* [Working data]
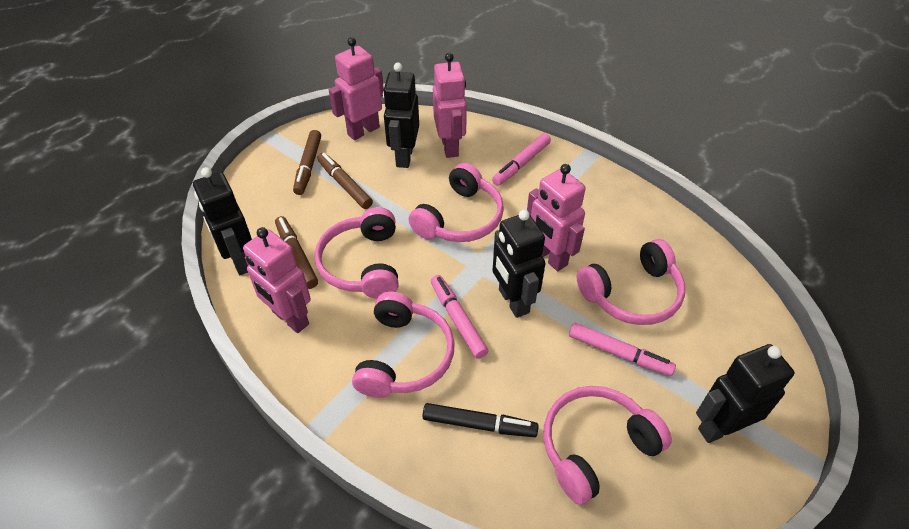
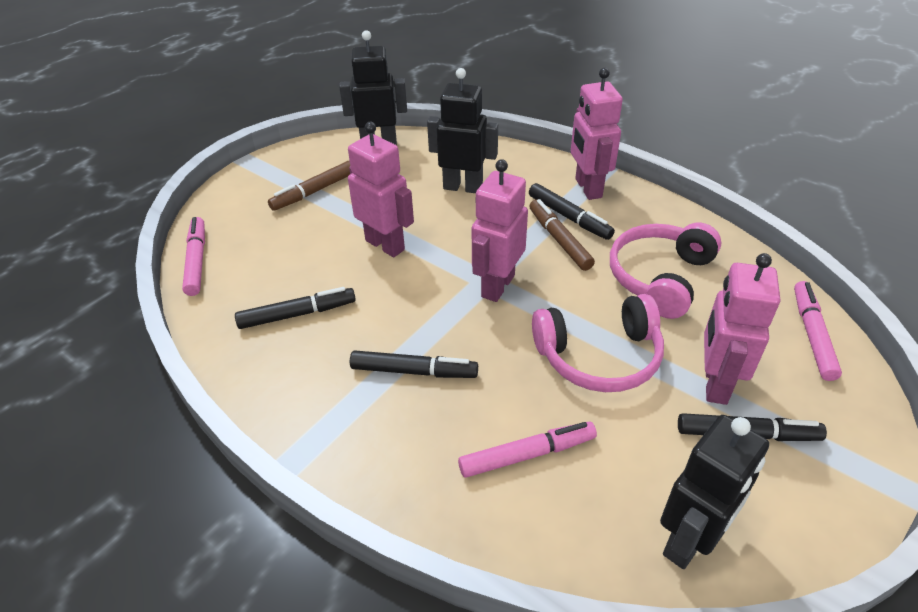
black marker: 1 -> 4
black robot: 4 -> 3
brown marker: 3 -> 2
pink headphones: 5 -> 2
--
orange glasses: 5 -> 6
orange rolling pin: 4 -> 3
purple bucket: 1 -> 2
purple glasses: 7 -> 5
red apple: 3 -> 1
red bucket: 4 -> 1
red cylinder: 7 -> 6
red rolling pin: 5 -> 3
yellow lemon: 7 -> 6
--
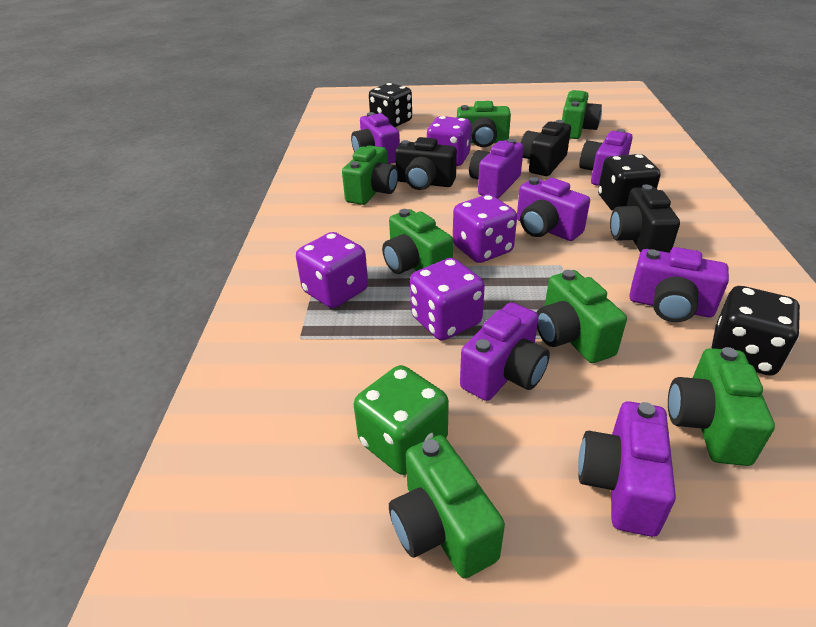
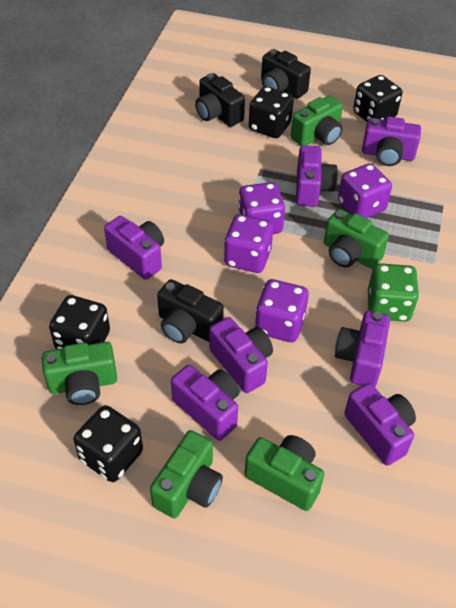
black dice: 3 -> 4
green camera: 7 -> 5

* [What this task involves] Once you find the line with "black marker: 1 -> 4" in the entries above, output it and each line after it up to and including the line with "pink headphones: 5 -> 2", and nothing else.

* [Expected answer]
black marker: 1 -> 4
black robot: 4 -> 3
brown marker: 3 -> 2
pink headphones: 5 -> 2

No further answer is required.